#### Problem to work on
From the first line to the last, copy the data exactly and drop the pictures.

#### Supplied material
- - - -

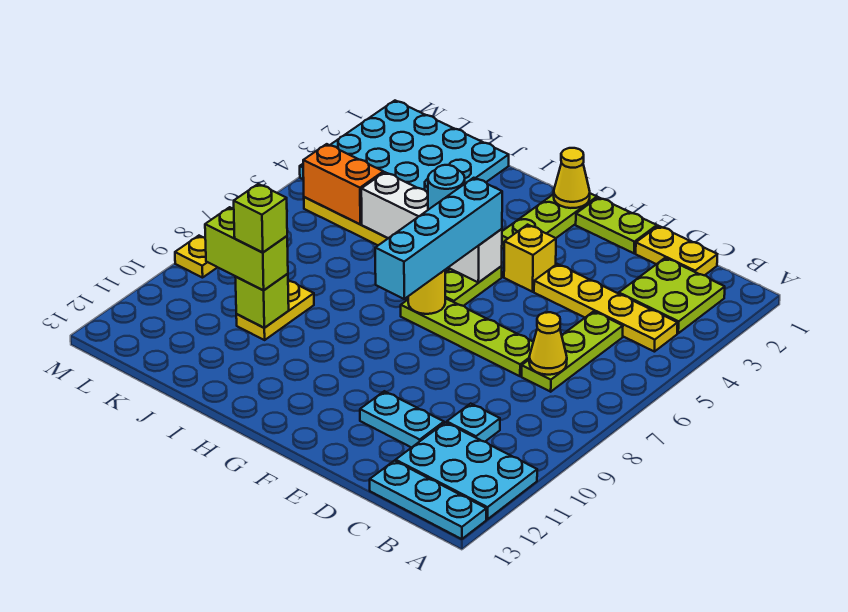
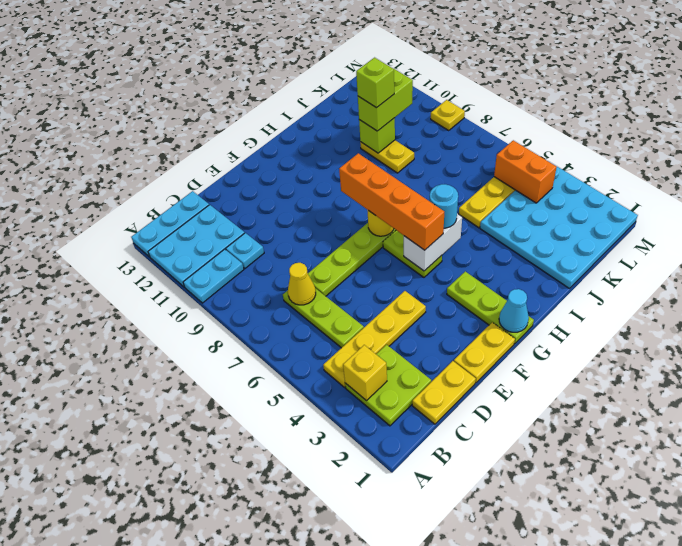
cyan 1x2 plate [360,391,444,448] -> cyan 1x2 plate moved to [183,249,244,303]
lime 1x2 plate [576,197,657,253] -> yellow 1x2 plate [454,322,515,383]
yellow 1x1 brick [504,225,556,292] -> yellow 1x1 brick moved to [343,345,387,401]
yellow 1x1 cone [554,148,590,208] -> cyan 1x1 cone [499,289,529,332]
white 1x4 brick [361,172,502,283] -> white 1x2 brick [404,214,462,271]
cyan 1x4 brick [375,178,502,299] -> orange 1x4 brick [339,153,444,250]
orange 1x2 brick [303,144,383,224] -> orange 1x2 brick turned to [494,140,557,203]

- - - -

#### Output below
cyan 1x2 plate [360,391,444,448] -> cyan 1x2 plate moved to [183,249,244,303]
lime 1x2 plate [576,197,657,253] -> yellow 1x2 plate [454,322,515,383]
yellow 1x1 brick [504,225,556,292] -> yellow 1x1 brick moved to [343,345,387,401]
yellow 1x1 cone [554,148,590,208] -> cyan 1x1 cone [499,289,529,332]
white 1x4 brick [361,172,502,283] -> white 1x2 brick [404,214,462,271]
cyan 1x4 brick [375,178,502,299] -> orange 1x4 brick [339,153,444,250]
orange 1x2 brick [303,144,383,224] -> orange 1x2 brick turned to [494,140,557,203]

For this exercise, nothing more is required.